§ AIM OF THE TASK: Please repeat the records beneath this task exactly as they appear, but skip the images.
Start of RECORDS FOR THE EXERCISE
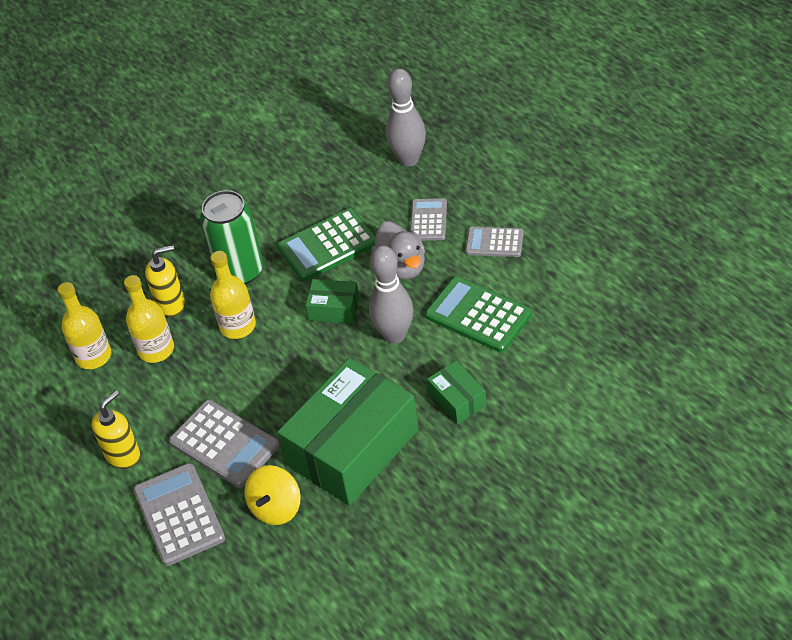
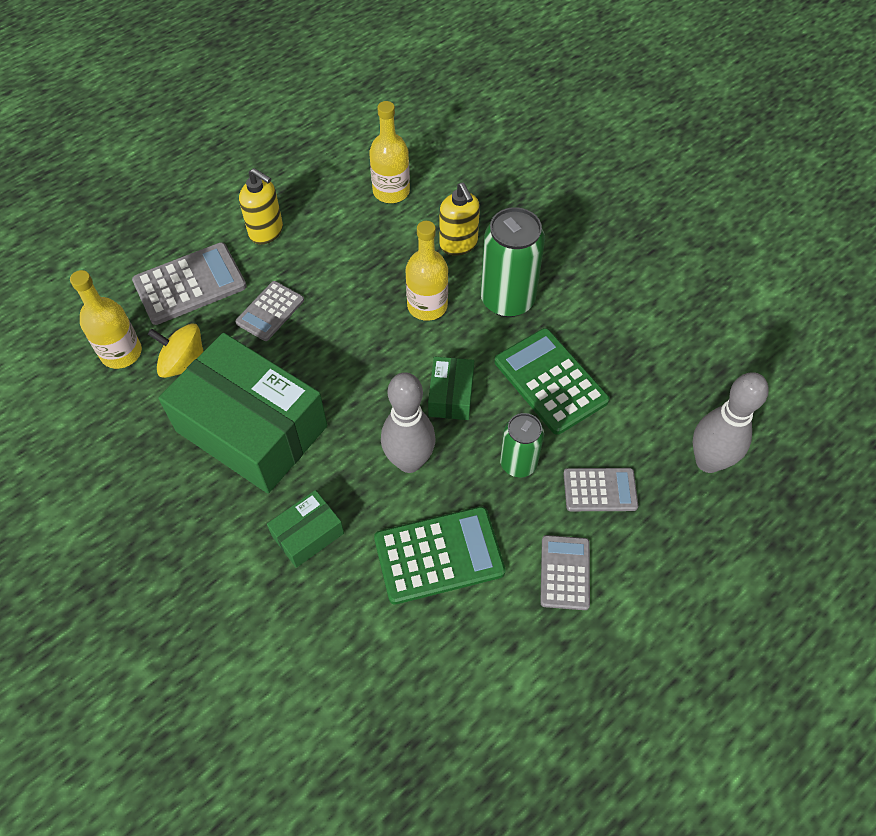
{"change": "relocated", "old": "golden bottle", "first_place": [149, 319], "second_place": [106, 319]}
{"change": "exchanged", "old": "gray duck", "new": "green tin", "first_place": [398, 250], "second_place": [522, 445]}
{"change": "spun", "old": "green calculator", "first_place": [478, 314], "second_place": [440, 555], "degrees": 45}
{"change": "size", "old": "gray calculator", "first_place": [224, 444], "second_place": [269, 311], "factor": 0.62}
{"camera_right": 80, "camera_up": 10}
End of RECORDS FOR THE EXERCISE
§ RESPONSE BOX:
{"change": "relocated", "old": "golden bottle", "first_place": [149, 319], "second_place": [106, 319]}
{"change": "exchanged", "old": "gray duck", "new": "green tin", "first_place": [398, 250], "second_place": [522, 445]}
{"change": "spun", "old": "green calculator", "first_place": [478, 314], "second_place": [440, 555], "degrees": 45}
{"change": "size", "old": "gray calculator", "first_place": [224, 444], "second_place": [269, 311], "factor": 0.62}
{"camera_right": 80, "camera_up": 10}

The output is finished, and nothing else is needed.